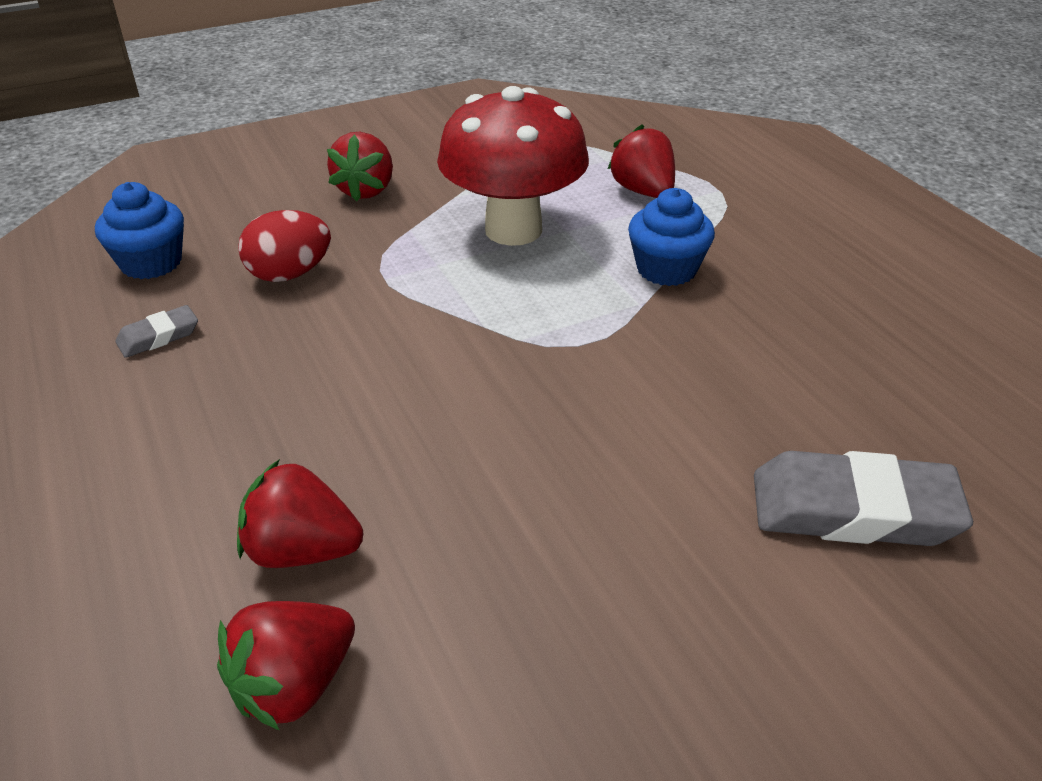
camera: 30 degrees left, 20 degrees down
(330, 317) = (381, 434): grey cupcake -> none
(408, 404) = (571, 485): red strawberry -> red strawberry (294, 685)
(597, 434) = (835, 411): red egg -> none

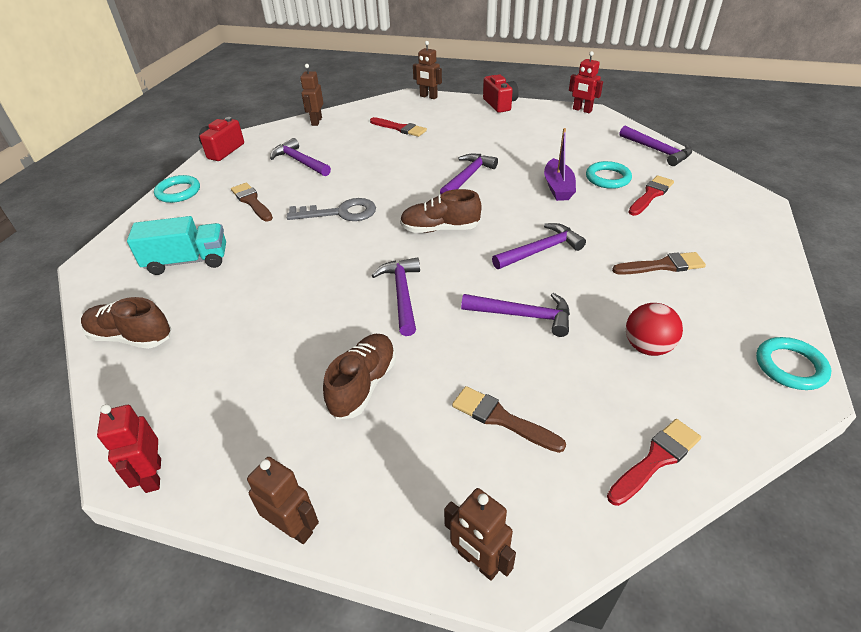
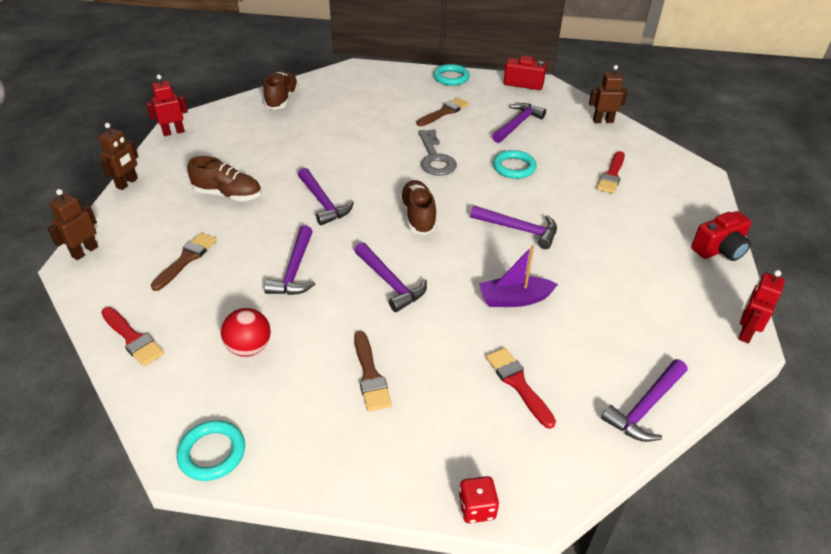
camera: 80 degrees right, 0 degrees up
(187, 261) = (360, 101): turquoise truck -> none
(402, 294) = (323, 202): purple hammer -> purple hammer turned 75 degrees clockwise
(428, 97) = (707, 189): brown robot -> none
(607, 178) = (549, 345): turquoise ring -> turquoise ring (514, 167)
(651, 195) = (518, 384): red brush -> red brush turned 150 degrees counterclockwise
(771, 221) = (476, 508): none -> red dice

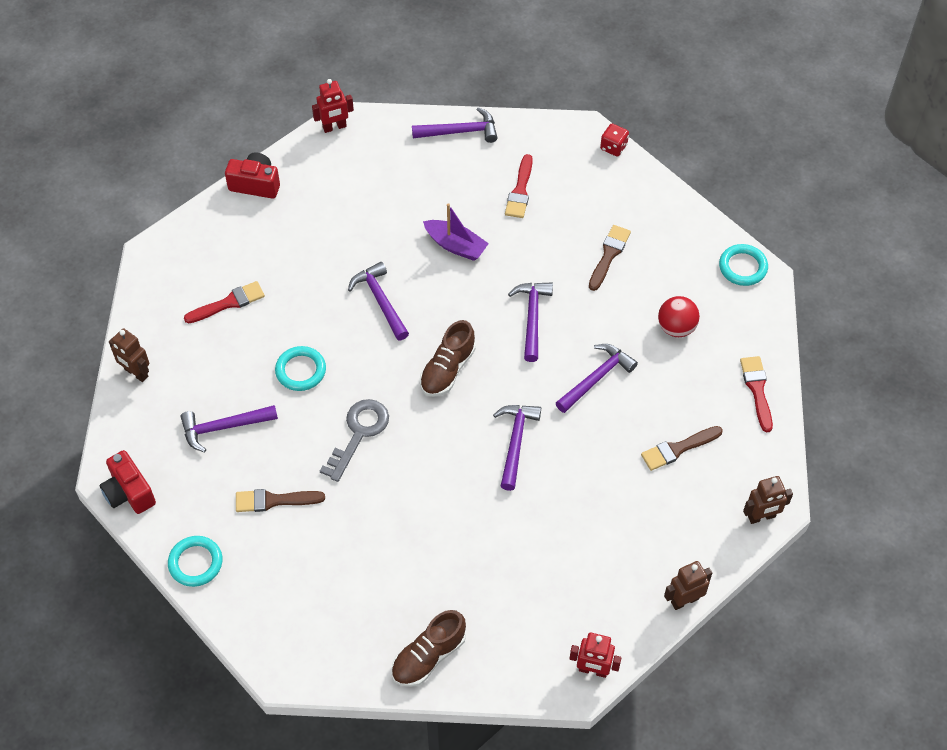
camera: 140 degrees left, 15 degrees up
(228, 194) = (595, 514): brown shoe -> none

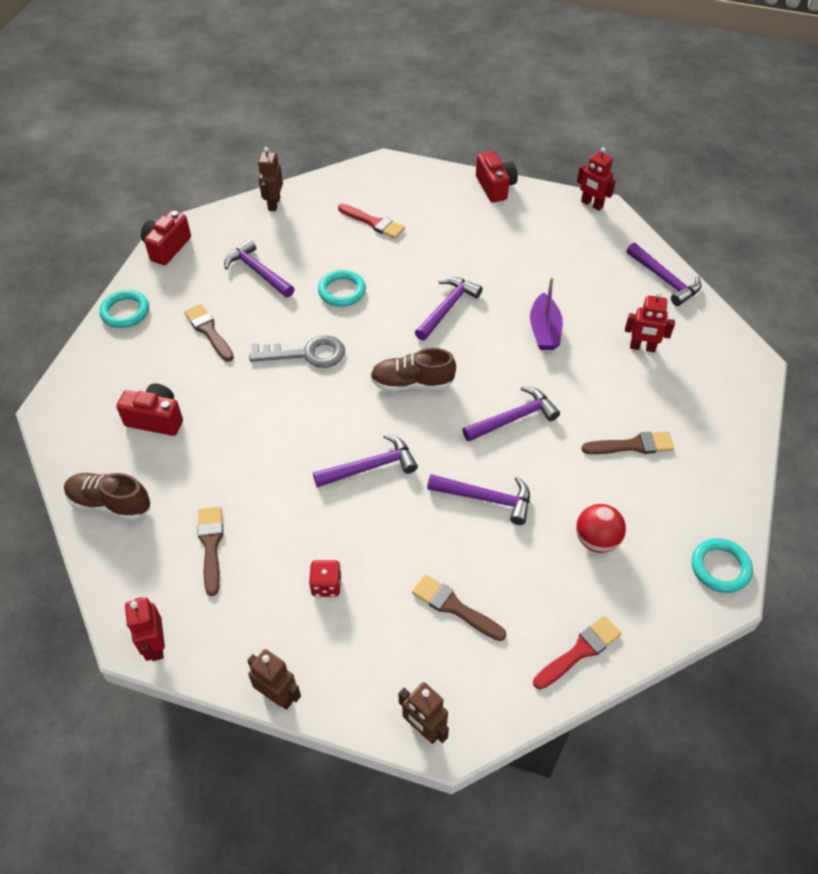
camera: 60 degrees right, 5 degrees down
(355, 585) = (156, 419): none -> red camera
(520, 191) = (642, 347): red brush -> red robot
(521, 593) = (211, 545): none -> brown brush
(613, 147) = (758, 393): red dice -> red dice (326, 585)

#### Your task:
Determine the number of lines in the data above that hold "none", and reply with that number alone.

#### Solved problem:
8